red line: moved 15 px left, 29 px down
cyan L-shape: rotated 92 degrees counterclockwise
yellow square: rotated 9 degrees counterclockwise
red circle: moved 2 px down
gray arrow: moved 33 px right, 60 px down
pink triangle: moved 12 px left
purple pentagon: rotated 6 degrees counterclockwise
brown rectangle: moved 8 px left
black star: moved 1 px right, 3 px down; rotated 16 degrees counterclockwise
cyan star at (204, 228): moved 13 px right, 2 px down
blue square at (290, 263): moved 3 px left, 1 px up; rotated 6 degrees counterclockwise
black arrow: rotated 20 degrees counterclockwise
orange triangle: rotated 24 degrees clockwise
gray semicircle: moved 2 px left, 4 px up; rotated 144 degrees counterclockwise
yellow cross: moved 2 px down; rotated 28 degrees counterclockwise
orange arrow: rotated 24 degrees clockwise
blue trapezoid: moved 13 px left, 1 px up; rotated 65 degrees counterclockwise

○ ○ ○ ○ ○ ○ ○

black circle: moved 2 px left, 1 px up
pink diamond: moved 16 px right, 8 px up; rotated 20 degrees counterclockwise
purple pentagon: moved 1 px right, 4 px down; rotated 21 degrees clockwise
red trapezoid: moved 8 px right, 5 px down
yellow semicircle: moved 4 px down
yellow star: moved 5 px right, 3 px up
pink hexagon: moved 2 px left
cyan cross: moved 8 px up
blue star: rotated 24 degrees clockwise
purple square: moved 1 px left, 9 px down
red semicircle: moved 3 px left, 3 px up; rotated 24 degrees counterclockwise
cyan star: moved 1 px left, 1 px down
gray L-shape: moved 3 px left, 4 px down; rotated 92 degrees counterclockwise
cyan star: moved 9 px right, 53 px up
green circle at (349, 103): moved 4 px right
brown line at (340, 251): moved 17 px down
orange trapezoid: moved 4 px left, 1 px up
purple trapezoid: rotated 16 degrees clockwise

○ ○ ○ ○ ○ ○ ○

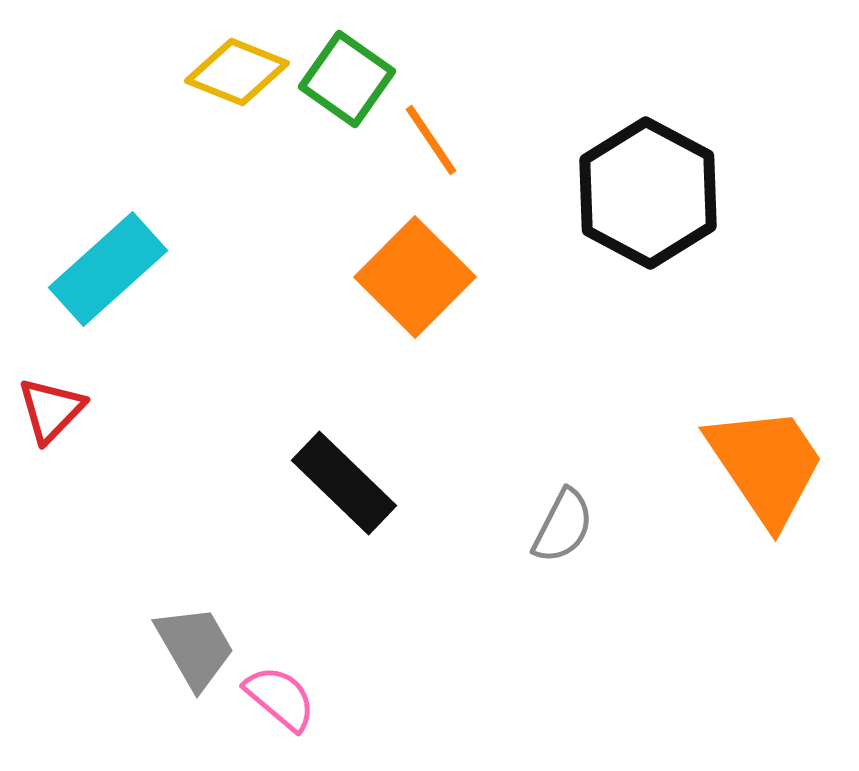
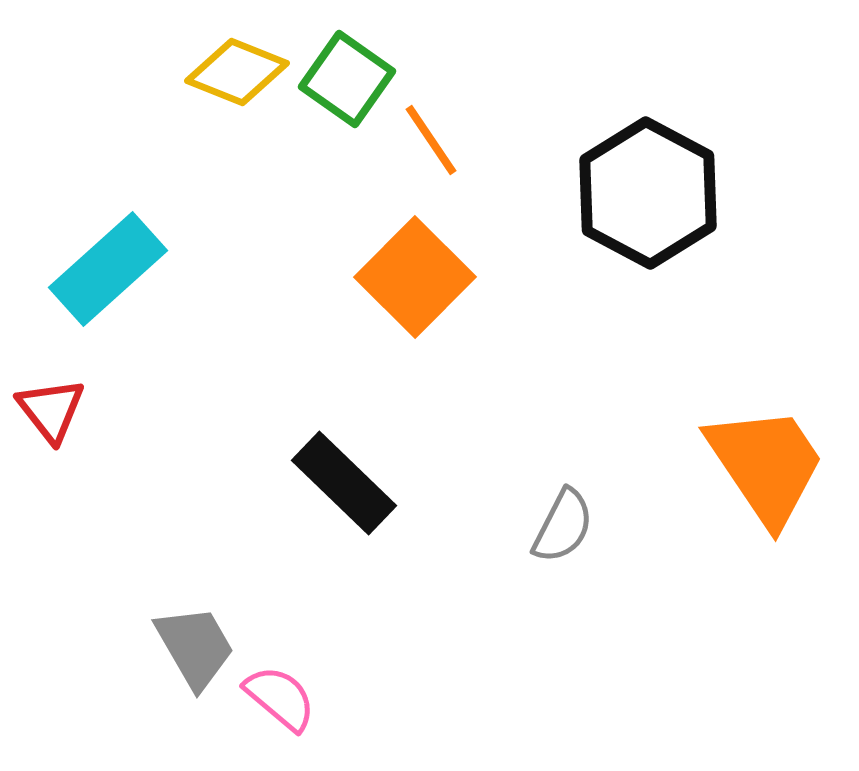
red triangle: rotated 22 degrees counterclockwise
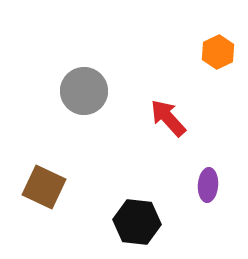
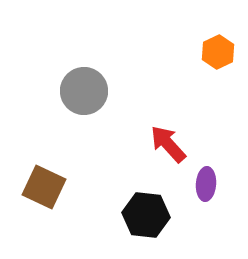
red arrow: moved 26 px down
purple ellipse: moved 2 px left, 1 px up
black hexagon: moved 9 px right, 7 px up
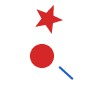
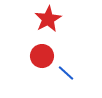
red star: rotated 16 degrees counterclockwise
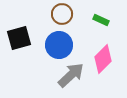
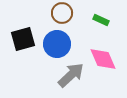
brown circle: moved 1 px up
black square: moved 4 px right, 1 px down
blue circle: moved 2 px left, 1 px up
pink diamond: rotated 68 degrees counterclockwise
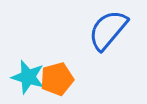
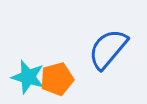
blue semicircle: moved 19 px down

○ ○ ○ ○ ○ ○ ○

* _WHAT THIS TASK INVOLVES_:
Scan the records for the word "shape". Copy each line where it turns up.

* _WRITTEN REPLY_:
cyan L-shape: rotated 92 degrees counterclockwise
gray L-shape: moved 3 px left, 4 px down; rotated 92 degrees counterclockwise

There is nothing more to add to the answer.